- What to produce -
Every line below that holds the string "yellow" should be copied out.

━━━ Material for the task

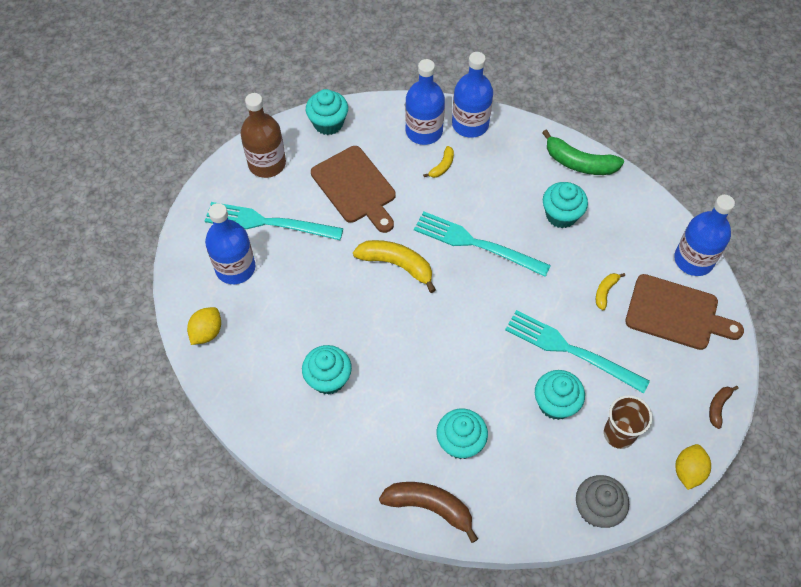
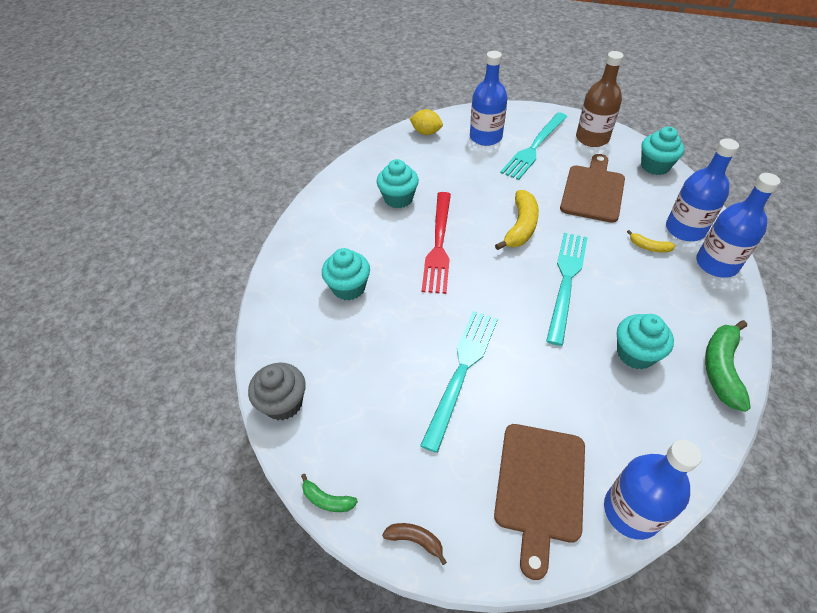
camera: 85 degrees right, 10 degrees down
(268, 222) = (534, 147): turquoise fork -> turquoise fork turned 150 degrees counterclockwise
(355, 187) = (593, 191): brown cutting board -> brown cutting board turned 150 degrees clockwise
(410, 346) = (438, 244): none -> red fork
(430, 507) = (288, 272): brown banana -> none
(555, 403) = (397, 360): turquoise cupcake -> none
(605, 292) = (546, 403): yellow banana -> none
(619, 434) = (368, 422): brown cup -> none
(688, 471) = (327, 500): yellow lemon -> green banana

━━━━━━
━━━ Material for the task

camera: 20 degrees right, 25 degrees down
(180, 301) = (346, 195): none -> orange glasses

━━━━━━
━━━ Material for the task

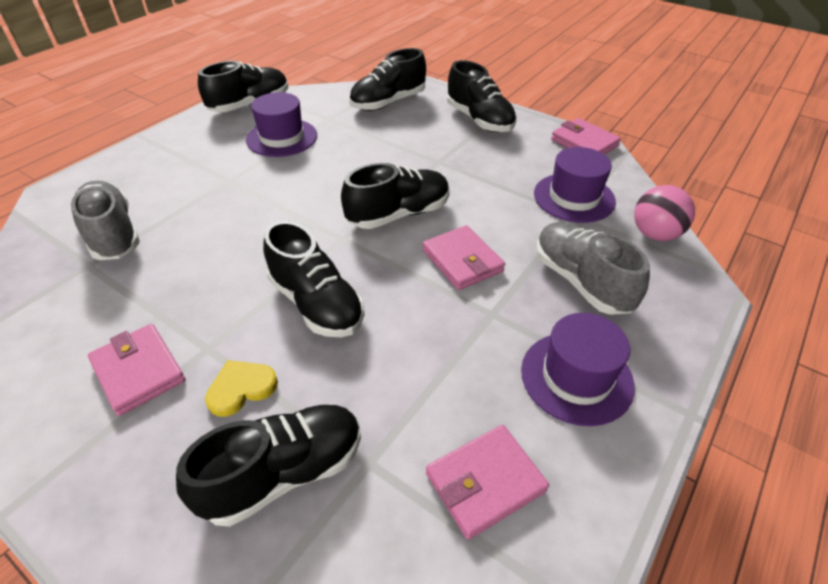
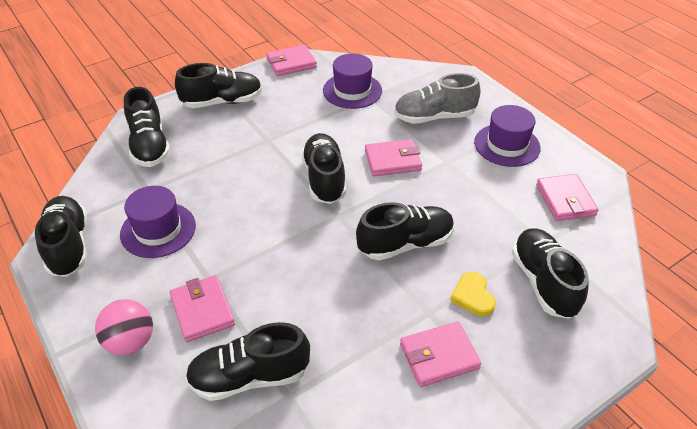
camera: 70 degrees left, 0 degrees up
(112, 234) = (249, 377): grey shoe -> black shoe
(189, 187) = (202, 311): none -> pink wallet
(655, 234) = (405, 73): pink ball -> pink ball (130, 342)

━━━━━━

- Solution to this exercise -
(605, 292) = (546, 403): yellow banana -> none
(688, 471) = (327, 500): yellow lemon -> green banana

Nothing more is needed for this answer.